Task details =
Print out the entries, word for word.

─── Records provided ───

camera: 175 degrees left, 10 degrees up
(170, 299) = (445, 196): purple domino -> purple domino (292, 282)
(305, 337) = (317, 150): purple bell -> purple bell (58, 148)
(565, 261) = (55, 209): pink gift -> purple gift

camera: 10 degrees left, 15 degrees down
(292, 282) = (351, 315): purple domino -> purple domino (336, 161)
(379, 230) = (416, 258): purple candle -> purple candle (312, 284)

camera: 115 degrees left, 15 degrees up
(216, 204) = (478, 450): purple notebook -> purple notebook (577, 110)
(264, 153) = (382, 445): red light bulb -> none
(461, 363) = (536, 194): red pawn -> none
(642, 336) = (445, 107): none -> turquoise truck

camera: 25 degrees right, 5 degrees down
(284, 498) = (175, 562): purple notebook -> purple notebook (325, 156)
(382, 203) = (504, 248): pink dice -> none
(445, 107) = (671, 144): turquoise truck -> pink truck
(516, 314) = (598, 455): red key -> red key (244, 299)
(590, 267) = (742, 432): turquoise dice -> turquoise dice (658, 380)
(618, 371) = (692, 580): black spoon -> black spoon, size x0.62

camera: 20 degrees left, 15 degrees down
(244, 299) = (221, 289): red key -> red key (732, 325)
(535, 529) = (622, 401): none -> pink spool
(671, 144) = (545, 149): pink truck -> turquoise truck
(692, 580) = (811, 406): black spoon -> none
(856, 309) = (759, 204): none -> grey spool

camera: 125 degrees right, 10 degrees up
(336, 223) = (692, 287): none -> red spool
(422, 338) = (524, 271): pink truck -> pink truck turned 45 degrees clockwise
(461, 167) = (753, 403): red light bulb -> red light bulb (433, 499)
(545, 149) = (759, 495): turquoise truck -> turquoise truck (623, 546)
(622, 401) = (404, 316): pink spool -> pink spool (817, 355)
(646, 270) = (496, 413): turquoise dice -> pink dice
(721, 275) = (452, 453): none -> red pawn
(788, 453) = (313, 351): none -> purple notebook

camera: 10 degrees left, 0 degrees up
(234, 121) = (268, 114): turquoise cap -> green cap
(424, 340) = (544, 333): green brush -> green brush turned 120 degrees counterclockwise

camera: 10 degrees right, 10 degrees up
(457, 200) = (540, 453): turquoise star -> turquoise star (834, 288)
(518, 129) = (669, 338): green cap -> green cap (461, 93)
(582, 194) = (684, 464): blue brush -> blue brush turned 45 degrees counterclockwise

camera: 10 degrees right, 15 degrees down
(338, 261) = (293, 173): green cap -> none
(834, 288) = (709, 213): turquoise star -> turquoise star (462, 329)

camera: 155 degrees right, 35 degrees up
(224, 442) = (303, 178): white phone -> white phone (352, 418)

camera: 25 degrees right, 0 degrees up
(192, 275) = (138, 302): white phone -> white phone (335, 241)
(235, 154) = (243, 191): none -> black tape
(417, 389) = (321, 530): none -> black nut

───

Response to the exercise =
camera: 175 degrees left, 10 degrees up
(170, 299) = (445, 196): purple domino -> purple domino (292, 282)
(305, 337) = (317, 150): purple bell -> purple bell (58, 148)
(565, 261) = (55, 209): pink gift -> purple gift

camera: 10 degrees left, 15 degrees down
(292, 282) = (351, 315): purple domino -> purple domino (336, 161)
(379, 230) = (416, 258): purple candle -> purple candle (312, 284)

camera: 115 degrees left, 15 degrees up
(216, 204) = (478, 450): purple notebook -> purple notebook (577, 110)
(264, 153) = (382, 445): red light bulb -> none
(461, 363) = (536, 194): red pawn -> none
(642, 336) = (445, 107): none -> turquoise truck

camera: 25 degrees right, 5 degrees down
(284, 498) = (175, 562): purple notebook -> purple notebook (325, 156)
(382, 203) = (504, 248): pink dice -> none
(445, 107) = (671, 144): turquoise truck -> pink truck
(516, 314) = (598, 455): red key -> red key (244, 299)
(590, 267) = (742, 432): turquoise dice -> turquoise dice (658, 380)
(618, 371) = (692, 580): black spoon -> black spoon, size x0.62

camera: 20 degrees left, 15 degrees down
(244, 299) = (221, 289): red key -> red key (732, 325)
(535, 529) = (622, 401): none -> pink spool
(671, 144) = (545, 149): pink truck -> turquoise truck
(692, 580) = (811, 406): black spoon -> none
(856, 309) = (759, 204): none -> grey spool

camera: 125 degrees right, 10 degrees up
(336, 223) = (692, 287): none -> red spool
(422, 338) = (524, 271): pink truck -> pink truck turned 45 degrees clockwise
(461, 167) = (753, 403): red light bulb -> red light bulb (433, 499)
(545, 149) = (759, 495): turquoise truck -> turquoise truck (623, 546)
(622, 401) = (404, 316): pink spool -> pink spool (817, 355)
(646, 270) = (496, 413): turquoise dice -> pink dice
(721, 275) = (452, 453): none -> red pawn
(788, 453) = (313, 351): none -> purple notebook

camera: 10 degrees left, 0 degrees up
(234, 121) = (268, 114): turquoise cap -> green cap
(424, 340) = (544, 333): green brush -> green brush turned 120 degrees counterclockwise

camera: 10 degrees right, 10 degrees up
(457, 200) = (540, 453): turquoise star -> turquoise star (834, 288)
(518, 129) = (669, 338): green cap -> green cap (461, 93)
(582, 194) = (684, 464): blue brush -> blue brush turned 45 degrees counterclockwise

camera: 10 degrees right, 15 degrees down
(338, 261) = (293, 173): green cap -> none
(834, 288) = (709, 213): turquoise star -> turquoise star (462, 329)

camera: 155 degrees right, 35 degrees up
(224, 442) = (303, 178): white phone -> white phone (352, 418)

camera: 25 degrees right, 0 degrees up
(192, 275) = (138, 302): white phone -> white phone (335, 241)
(235, 154) = (243, 191): none -> black tape
(417, 389) = (321, 530): none -> black nut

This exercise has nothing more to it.